• **Version difference data**:
━━━━━━━━━━
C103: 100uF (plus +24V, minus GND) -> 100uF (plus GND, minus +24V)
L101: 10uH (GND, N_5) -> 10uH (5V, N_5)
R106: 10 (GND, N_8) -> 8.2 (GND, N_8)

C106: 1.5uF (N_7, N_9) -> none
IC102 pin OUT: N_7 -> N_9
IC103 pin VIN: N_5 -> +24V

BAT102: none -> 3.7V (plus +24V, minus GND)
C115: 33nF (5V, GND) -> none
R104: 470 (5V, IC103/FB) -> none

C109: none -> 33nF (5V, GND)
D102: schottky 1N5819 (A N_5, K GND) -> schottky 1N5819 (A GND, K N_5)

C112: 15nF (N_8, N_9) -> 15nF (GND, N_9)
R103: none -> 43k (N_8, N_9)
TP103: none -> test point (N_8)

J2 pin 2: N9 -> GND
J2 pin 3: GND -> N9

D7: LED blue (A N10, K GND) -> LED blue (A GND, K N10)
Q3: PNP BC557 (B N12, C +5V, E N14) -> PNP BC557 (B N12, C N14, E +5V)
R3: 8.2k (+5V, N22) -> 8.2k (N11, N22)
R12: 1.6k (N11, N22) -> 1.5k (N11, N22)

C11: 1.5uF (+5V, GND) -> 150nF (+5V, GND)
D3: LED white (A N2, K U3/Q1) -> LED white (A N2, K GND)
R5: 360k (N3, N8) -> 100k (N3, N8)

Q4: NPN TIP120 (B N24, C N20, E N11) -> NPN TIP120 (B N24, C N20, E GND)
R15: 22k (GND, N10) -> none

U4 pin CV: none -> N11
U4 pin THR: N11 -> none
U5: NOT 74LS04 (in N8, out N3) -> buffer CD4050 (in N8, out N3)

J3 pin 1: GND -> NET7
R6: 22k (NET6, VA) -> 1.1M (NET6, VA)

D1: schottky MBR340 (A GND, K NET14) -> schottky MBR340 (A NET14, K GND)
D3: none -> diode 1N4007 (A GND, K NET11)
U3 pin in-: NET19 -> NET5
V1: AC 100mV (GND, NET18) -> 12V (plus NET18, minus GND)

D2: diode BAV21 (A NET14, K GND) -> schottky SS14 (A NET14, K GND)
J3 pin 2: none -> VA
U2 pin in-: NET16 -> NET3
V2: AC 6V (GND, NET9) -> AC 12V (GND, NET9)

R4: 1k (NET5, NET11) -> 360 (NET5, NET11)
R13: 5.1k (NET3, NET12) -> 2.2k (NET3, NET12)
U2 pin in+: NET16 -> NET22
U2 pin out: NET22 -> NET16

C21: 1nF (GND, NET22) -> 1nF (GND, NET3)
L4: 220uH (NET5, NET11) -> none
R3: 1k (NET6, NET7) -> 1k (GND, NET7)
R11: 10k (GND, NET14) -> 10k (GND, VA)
━━━━━━━━━━
• **WHAT YOU WILL DO**:
In the entries above, find the line holding "R106: 10 (GND, N_8) -> 8.2 (GND, N_8)" and the line holding "C109: none -> 33nF (5V, GND)", then retype exactly those two lines and every line between them, and nothing else.

• **RESPONSE FOR THIS EXERCISE**:
R106: 10 (GND, N_8) -> 8.2 (GND, N_8)

C106: 1.5uF (N_7, N_9) -> none
IC102 pin OUT: N_7 -> N_9
IC103 pin VIN: N_5 -> +24V

BAT102: none -> 3.7V (plus +24V, minus GND)
C115: 33nF (5V, GND) -> none
R104: 470 (5V, IC103/FB) -> none

C109: none -> 33nF (5V, GND)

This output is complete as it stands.